MATERIAL PROVIDED Start Marker
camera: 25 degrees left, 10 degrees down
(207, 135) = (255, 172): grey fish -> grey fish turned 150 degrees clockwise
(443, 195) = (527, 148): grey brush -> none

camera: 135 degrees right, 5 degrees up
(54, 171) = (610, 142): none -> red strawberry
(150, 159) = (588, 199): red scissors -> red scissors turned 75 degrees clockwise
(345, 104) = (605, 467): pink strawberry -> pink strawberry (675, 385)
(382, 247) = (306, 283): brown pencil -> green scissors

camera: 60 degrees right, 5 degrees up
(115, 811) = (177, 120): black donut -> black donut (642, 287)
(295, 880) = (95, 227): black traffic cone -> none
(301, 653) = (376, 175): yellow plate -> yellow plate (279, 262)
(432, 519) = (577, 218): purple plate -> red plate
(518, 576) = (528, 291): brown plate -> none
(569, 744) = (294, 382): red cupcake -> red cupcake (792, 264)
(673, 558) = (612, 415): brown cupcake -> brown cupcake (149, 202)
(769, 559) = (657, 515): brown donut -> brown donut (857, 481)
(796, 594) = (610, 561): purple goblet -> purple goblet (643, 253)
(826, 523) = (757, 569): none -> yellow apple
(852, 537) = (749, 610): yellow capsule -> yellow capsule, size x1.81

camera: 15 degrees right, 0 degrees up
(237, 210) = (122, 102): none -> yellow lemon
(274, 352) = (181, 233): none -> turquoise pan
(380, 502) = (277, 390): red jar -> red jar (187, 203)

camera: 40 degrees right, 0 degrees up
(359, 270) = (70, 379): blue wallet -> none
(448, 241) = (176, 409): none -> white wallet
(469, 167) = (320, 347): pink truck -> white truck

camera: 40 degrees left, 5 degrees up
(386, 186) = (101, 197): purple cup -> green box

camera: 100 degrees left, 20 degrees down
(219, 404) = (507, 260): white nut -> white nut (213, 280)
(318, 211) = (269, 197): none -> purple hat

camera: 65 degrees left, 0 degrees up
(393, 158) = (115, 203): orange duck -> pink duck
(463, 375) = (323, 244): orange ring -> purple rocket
MATERIAL PROVIDED End Marker
# DIRECTIONS FOR THIS TASK:
Set down exactly the line with "(569, 744) = (294, 382): red" and each line after it up to the end of the records, adding nothing.

# TASK SOLUTION:
(569, 744) = (294, 382): red cupcake -> red cupcake (792, 264)
(673, 558) = (612, 415): brown cupcake -> brown cupcake (149, 202)
(769, 559) = (657, 515): brown donut -> brown donut (857, 481)
(796, 594) = (610, 561): purple goblet -> purple goblet (643, 253)
(826, 523) = (757, 569): none -> yellow apple
(852, 537) = (749, 610): yellow capsule -> yellow capsule, size x1.81

camera: 15 degrees right, 0 degrees up
(237, 210) = (122, 102): none -> yellow lemon
(274, 352) = (181, 233): none -> turquoise pan
(380, 502) = (277, 390): red jar -> red jar (187, 203)

camera: 40 degrees right, 0 degrees up
(359, 270) = (70, 379): blue wallet -> none
(448, 241) = (176, 409): none -> white wallet
(469, 167) = (320, 347): pink truck -> white truck

camera: 40 degrees left, 5 degrees up
(386, 186) = (101, 197): purple cup -> green box

camera: 100 degrees left, 20 degrees down
(219, 404) = (507, 260): white nut -> white nut (213, 280)
(318, 211) = (269, 197): none -> purple hat

camera: 65 degrees left, 0 degrees up
(393, 158) = (115, 203): orange duck -> pink duck
(463, 375) = (323, 244): orange ring -> purple rocket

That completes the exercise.